*Content revision data:*
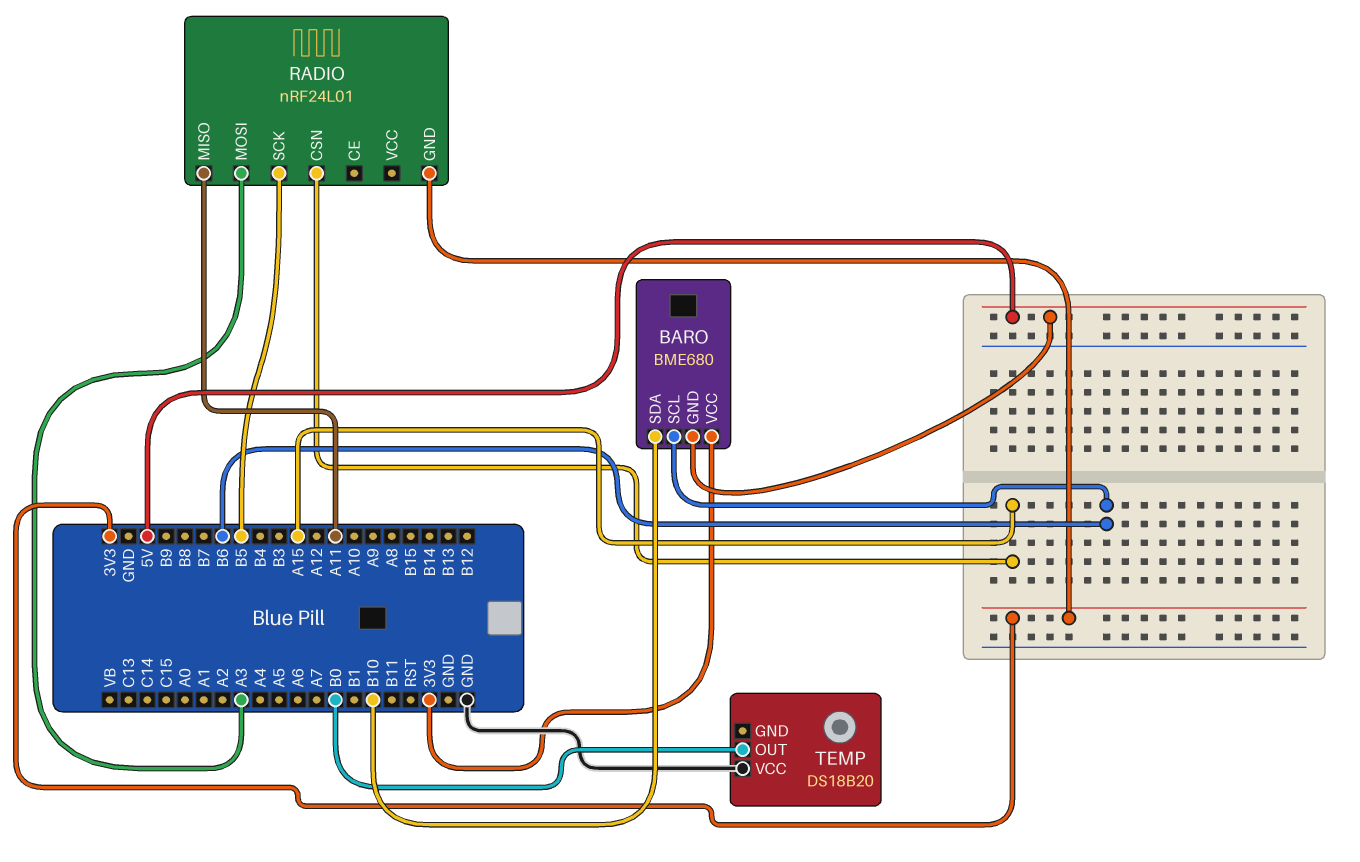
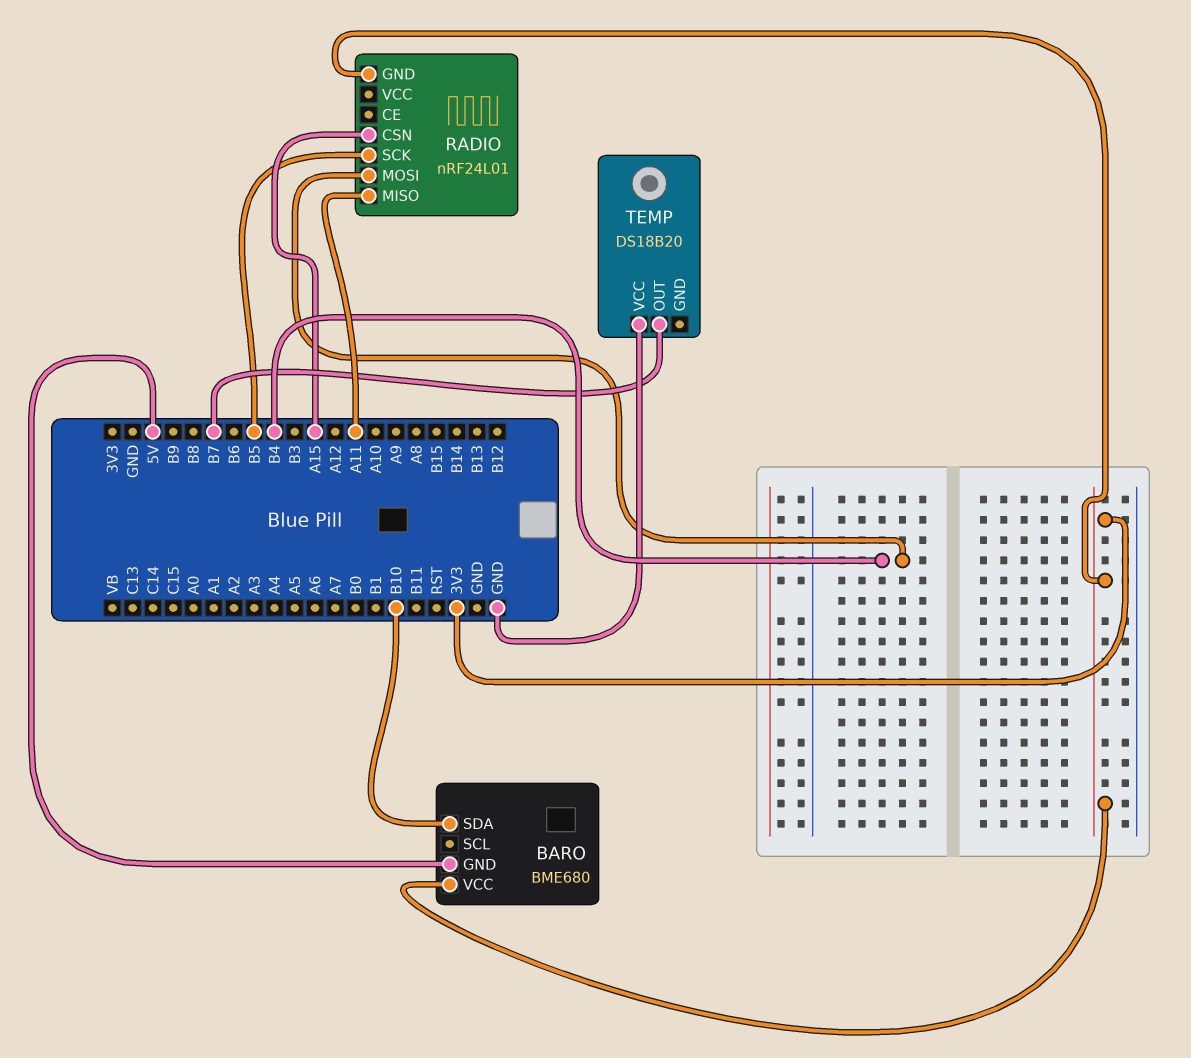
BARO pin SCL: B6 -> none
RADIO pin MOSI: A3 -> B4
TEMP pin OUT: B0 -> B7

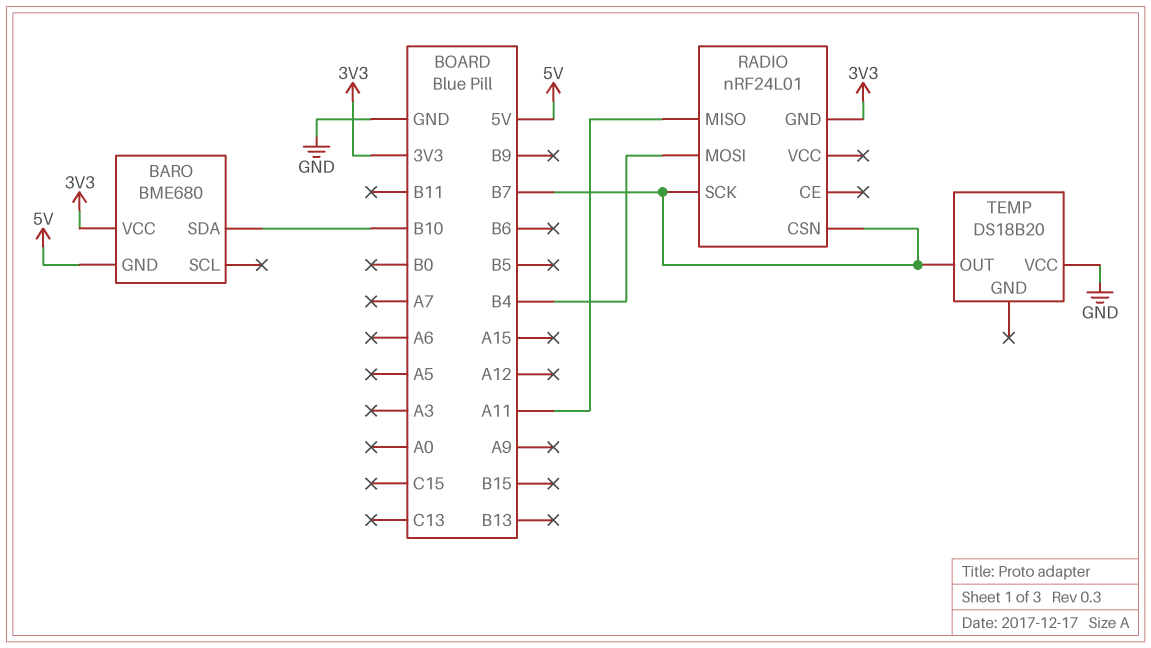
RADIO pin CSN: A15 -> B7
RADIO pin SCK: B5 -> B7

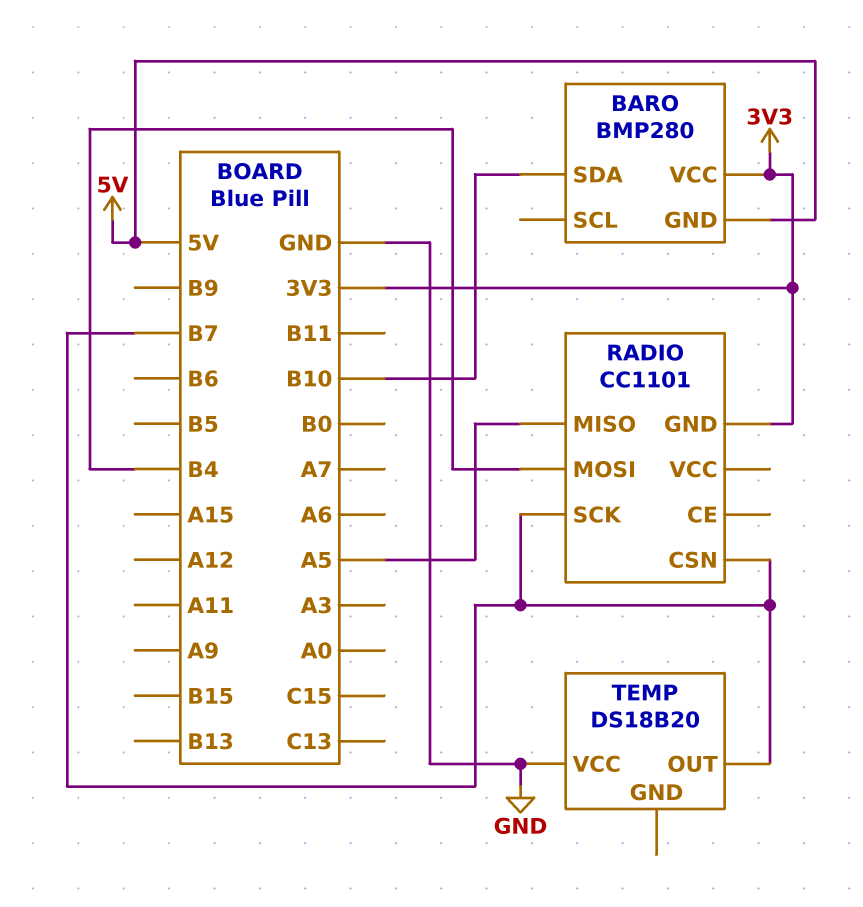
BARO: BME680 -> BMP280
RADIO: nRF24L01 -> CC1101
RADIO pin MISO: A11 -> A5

* * *

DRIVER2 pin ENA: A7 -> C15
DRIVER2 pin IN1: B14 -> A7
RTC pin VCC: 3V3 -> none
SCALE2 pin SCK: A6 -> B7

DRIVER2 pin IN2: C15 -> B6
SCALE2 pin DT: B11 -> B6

*What needs to be done:* Output only the stretch above from the line with "BARO pin SCL: B6 -> none" through the line with "RADIO pin MISO: A11 -> A5", reproduced exactly. Exclude pictures.

*Answer to this task:*
BARO pin SCL: B6 -> none
RADIO pin MOSI: A3 -> B4
TEMP pin OUT: B0 -> B7

RADIO pin CSN: A15 -> B7
RADIO pin SCK: B5 -> B7

BARO: BME680 -> BMP280
RADIO: nRF24L01 -> CC1101
RADIO pin MISO: A11 -> A5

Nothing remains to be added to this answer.